Saved data entries
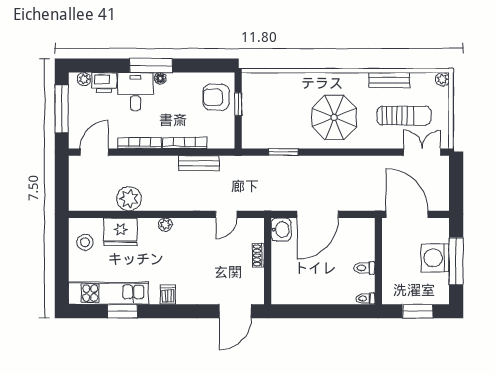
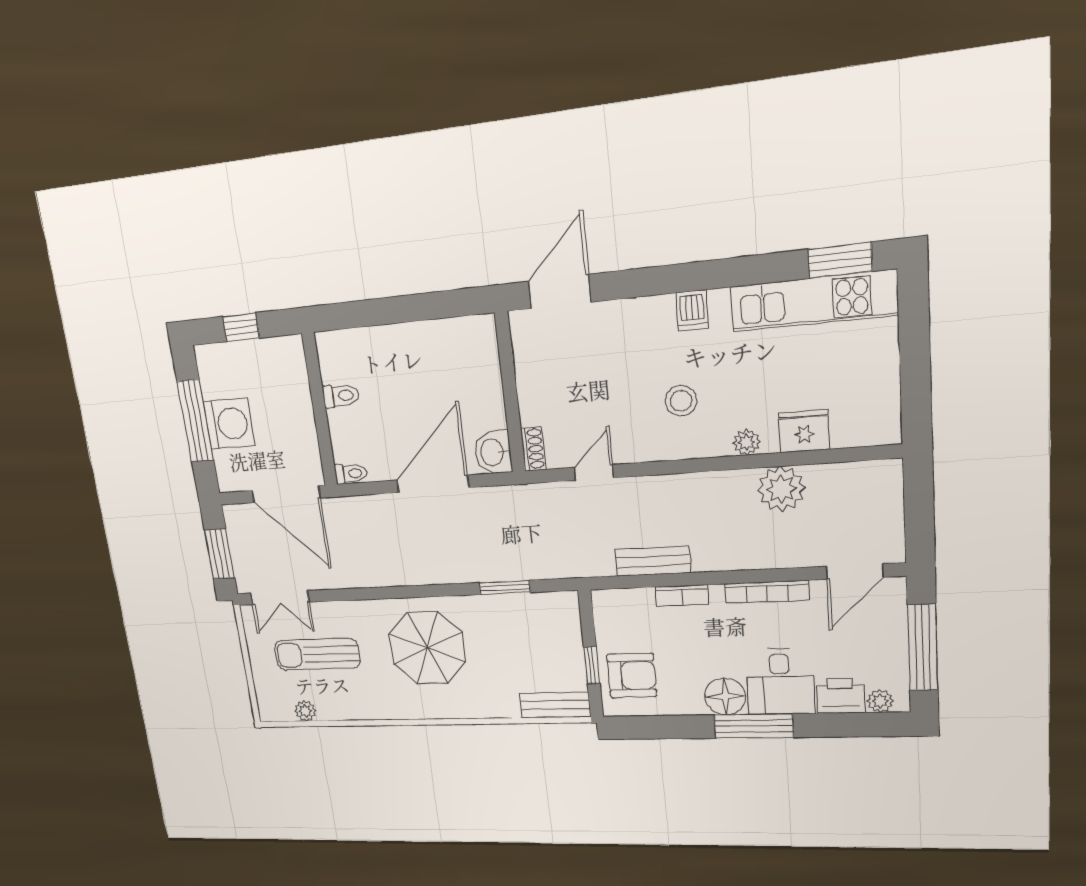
floor lamp: (160, 78) -> (725, 696), width x1.89, depth x1.89
plant: (442, 79) -> (305, 711), moved
bench: (389, 80) -> (555, 705), moved
bookcase: (185, 143) -> (682, 595), width x0.64
window: (456, 181) -> (220, 554), added
plant: (165, 225) -> (747, 442), moved
fridge: (121, 232) -> (804, 431), width x0.73, depth x0.75
stool: (85, 242) -> (681, 401), moved
shoe rack: (258, 255) -> (533, 449), moved
toilet: (365, 298) -> (351, 474), moved
window: (123, 311) -> (840, 260), moved
window: (418, 311) -> (241, 327), width x0.67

• **Problem details**
Give the data again exactly, image-free.

• **Response to the task**
floor lamp: (160, 78) -> (725, 696), width x1.89, depth x1.89
plant: (442, 79) -> (305, 711), moved
bench: (389, 80) -> (555, 705), moved
bookcase: (185, 143) -> (682, 595), width x0.64
window: (456, 181) -> (220, 554), added
plant: (165, 225) -> (747, 442), moved
fridge: (121, 232) -> (804, 431), width x0.73, depth x0.75
stool: (85, 242) -> (681, 401), moved
shoe rack: (258, 255) -> (533, 449), moved
toilet: (365, 298) -> (351, 474), moved
window: (123, 311) -> (840, 260), moved
window: (418, 311) -> (241, 327), width x0.67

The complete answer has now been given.